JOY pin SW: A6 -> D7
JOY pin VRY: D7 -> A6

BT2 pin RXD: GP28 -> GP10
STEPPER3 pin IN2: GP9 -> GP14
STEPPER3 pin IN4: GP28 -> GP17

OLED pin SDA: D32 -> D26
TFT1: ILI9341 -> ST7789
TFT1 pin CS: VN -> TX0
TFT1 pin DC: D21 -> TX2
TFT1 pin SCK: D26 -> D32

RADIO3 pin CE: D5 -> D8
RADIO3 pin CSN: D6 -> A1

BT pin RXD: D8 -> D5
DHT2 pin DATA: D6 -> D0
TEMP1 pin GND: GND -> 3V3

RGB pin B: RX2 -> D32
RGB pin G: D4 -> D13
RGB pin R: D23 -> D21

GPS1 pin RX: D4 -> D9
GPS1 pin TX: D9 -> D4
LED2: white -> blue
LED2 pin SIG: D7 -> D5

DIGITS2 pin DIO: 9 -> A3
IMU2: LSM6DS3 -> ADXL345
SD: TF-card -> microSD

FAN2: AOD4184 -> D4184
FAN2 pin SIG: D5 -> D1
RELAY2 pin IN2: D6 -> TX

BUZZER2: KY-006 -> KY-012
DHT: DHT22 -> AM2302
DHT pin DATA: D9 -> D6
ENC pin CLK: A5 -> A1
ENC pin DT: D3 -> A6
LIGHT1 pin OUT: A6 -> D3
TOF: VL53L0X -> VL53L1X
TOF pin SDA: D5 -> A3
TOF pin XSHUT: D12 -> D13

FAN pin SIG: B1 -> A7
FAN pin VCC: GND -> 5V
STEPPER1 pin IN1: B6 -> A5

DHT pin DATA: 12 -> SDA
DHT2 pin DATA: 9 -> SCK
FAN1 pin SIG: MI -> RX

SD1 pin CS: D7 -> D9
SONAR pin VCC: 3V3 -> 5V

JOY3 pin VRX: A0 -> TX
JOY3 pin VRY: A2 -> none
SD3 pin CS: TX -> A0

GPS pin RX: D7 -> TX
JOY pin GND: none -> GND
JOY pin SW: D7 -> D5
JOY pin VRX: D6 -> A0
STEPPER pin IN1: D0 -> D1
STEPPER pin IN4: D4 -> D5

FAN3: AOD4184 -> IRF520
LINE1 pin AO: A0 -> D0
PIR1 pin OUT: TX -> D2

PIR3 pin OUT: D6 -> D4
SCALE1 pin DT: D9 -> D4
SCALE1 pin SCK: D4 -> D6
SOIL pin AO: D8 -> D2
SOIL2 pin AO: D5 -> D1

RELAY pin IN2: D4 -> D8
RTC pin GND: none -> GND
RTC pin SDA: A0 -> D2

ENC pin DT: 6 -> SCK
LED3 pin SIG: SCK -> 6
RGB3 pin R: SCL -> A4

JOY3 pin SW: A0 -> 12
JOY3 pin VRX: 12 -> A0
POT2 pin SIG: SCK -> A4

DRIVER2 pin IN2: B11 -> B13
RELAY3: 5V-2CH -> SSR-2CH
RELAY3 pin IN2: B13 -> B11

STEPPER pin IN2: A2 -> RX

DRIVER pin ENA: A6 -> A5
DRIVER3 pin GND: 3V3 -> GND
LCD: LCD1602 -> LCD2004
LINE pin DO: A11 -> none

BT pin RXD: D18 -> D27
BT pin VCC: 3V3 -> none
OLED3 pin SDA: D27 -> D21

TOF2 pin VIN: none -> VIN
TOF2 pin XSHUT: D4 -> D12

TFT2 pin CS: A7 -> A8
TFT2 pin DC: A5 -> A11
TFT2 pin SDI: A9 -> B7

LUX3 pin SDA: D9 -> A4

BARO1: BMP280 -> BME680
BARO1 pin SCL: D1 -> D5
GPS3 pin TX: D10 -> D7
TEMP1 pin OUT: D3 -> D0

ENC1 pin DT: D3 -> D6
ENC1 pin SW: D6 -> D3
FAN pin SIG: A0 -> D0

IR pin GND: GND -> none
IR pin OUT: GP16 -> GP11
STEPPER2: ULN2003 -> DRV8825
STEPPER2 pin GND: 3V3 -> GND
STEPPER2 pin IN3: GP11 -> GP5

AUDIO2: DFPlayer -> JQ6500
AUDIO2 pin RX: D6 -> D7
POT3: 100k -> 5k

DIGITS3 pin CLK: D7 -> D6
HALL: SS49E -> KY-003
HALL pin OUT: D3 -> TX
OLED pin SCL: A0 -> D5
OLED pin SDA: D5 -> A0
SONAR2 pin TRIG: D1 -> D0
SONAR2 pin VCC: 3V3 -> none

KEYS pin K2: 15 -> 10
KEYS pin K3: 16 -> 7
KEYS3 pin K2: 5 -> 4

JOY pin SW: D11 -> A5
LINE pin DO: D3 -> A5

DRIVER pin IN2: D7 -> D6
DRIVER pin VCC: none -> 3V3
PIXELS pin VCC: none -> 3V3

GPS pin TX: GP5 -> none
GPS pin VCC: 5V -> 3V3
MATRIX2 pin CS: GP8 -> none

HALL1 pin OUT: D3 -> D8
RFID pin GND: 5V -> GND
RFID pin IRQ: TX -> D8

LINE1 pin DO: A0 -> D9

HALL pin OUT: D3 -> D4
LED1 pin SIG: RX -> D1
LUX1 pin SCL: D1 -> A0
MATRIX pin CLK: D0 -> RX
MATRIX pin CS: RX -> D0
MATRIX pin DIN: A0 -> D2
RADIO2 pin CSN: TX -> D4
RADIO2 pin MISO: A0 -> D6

◆ ◆ ◆ ◆ ◆

▶ [WORK REQUIRED] Set down the records again in full. Match them exactly.

▶ [THE COMPLETED TASK]
JOY pin SW: A6 -> D7
JOY pin VRY: D7 -> A6

BT2 pin RXD: GP28 -> GP10
STEPPER3 pin IN2: GP9 -> GP14
STEPPER3 pin IN4: GP28 -> GP17

OLED pin SDA: D32 -> D26
TFT1: ILI9341 -> ST7789
TFT1 pin CS: VN -> TX0
TFT1 pin DC: D21 -> TX2
TFT1 pin SCK: D26 -> D32

RADIO3 pin CE: D5 -> D8
RADIO3 pin CSN: D6 -> A1

BT pin RXD: D8 -> D5
DHT2 pin DATA: D6 -> D0
TEMP1 pin GND: GND -> 3V3

RGB pin B: RX2 -> D32
RGB pin G: D4 -> D13
RGB pin R: D23 -> D21

GPS1 pin RX: D4 -> D9
GPS1 pin TX: D9 -> D4
LED2: white -> blue
LED2 pin SIG: D7 -> D5

DIGITS2 pin DIO: 9 -> A3
IMU2: LSM6DS3 -> ADXL345
SD: TF-card -> microSD

FAN2: AOD4184 -> D4184
FAN2 pin SIG: D5 -> D1
RELAY2 pin IN2: D6 -> TX

BUZZER2: KY-006 -> KY-012
DHT: DHT22 -> AM2302
DHT pin DATA: D9 -> D6
ENC pin CLK: A5 -> A1
ENC pin DT: D3 -> A6
LIGHT1 pin OUT: A6 -> D3
TOF: VL53L0X -> VL53L1X
TOF pin SDA: D5 -> A3
TOF pin XSHUT: D12 -> D13

FAN pin SIG: B1 -> A7
FAN pin VCC: GND -> 5V
STEPPER1 pin IN1: B6 -> A5

DHT pin DATA: 12 -> SDA
DHT2 pin DATA: 9 -> SCK
FAN1 pin SIG: MI -> RX

SD1 pin CS: D7 -> D9
SONAR pin VCC: 3V3 -> 5V

JOY3 pin VRX: A0 -> TX
JOY3 pin VRY: A2 -> none
SD3 pin CS: TX -> A0

GPS pin RX: D7 -> TX
JOY pin GND: none -> GND
JOY pin SW: D7 -> D5
JOY pin VRX: D6 -> A0
STEPPER pin IN1: D0 -> D1
STEPPER pin IN4: D4 -> D5

FAN3: AOD4184 -> IRF520
LINE1 pin AO: A0 -> D0
PIR1 pin OUT: TX -> D2

PIR3 pin OUT: D6 -> D4
SCALE1 pin DT: D9 -> D4
SCALE1 pin SCK: D4 -> D6
SOIL pin AO: D8 -> D2
SOIL2 pin AO: D5 -> D1

RELAY pin IN2: D4 -> D8
RTC pin GND: none -> GND
RTC pin SDA: A0 -> D2

ENC pin DT: 6 -> SCK
LED3 pin SIG: SCK -> 6
RGB3 pin R: SCL -> A4

JOY3 pin SW: A0 -> 12
JOY3 pin VRX: 12 -> A0
POT2 pin SIG: SCK -> A4

DRIVER2 pin IN2: B11 -> B13
RELAY3: 5V-2CH -> SSR-2CH
RELAY3 pin IN2: B13 -> B11

STEPPER pin IN2: A2 -> RX

DRIVER pin ENA: A6 -> A5
DRIVER3 pin GND: 3V3 -> GND
LCD: LCD1602 -> LCD2004
LINE pin DO: A11 -> none

BT pin RXD: D18 -> D27
BT pin VCC: 3V3 -> none
OLED3 pin SDA: D27 -> D21

TOF2 pin VIN: none -> VIN
TOF2 pin XSHUT: D4 -> D12

TFT2 pin CS: A7 -> A8
TFT2 pin DC: A5 -> A11
TFT2 pin SDI: A9 -> B7

LUX3 pin SDA: D9 -> A4

BARO1: BMP280 -> BME680
BARO1 pin SCL: D1 -> D5
GPS3 pin TX: D10 -> D7
TEMP1 pin OUT: D3 -> D0

ENC1 pin DT: D3 -> D6
ENC1 pin SW: D6 -> D3
FAN pin SIG: A0 -> D0

IR pin GND: GND -> none
IR pin OUT: GP16 -> GP11
STEPPER2: ULN2003 -> DRV8825
STEPPER2 pin GND: 3V3 -> GND
STEPPER2 pin IN3: GP11 -> GP5

AUDIO2: DFPlayer -> JQ6500
AUDIO2 pin RX: D6 -> D7
POT3: 100k -> 5k

DIGITS3 pin CLK: D7 -> D6
HALL: SS49E -> KY-003
HALL pin OUT: D3 -> TX
OLED pin SCL: A0 -> D5
OLED pin SDA: D5 -> A0
SONAR2 pin TRIG: D1 -> D0
SONAR2 pin VCC: 3V3 -> none

KEYS pin K2: 15 -> 10
KEYS pin K3: 16 -> 7
KEYS3 pin K2: 5 -> 4

JOY pin SW: D11 -> A5
LINE pin DO: D3 -> A5

DRIVER pin IN2: D7 -> D6
DRIVER pin VCC: none -> 3V3
PIXELS pin VCC: none -> 3V3

GPS pin TX: GP5 -> none
GPS pin VCC: 5V -> 3V3
MATRIX2 pin CS: GP8 -> none

HALL1 pin OUT: D3 -> D8
RFID pin GND: 5V -> GND
RFID pin IRQ: TX -> D8

LINE1 pin DO: A0 -> D9

HALL pin OUT: D3 -> D4
LED1 pin SIG: RX -> D1
LUX1 pin SCL: D1 -> A0
MATRIX pin CLK: D0 -> RX
MATRIX pin CS: RX -> D0
MATRIX pin DIN: A0 -> D2
RADIO2 pin CSN: TX -> D4
RADIO2 pin MISO: A0 -> D6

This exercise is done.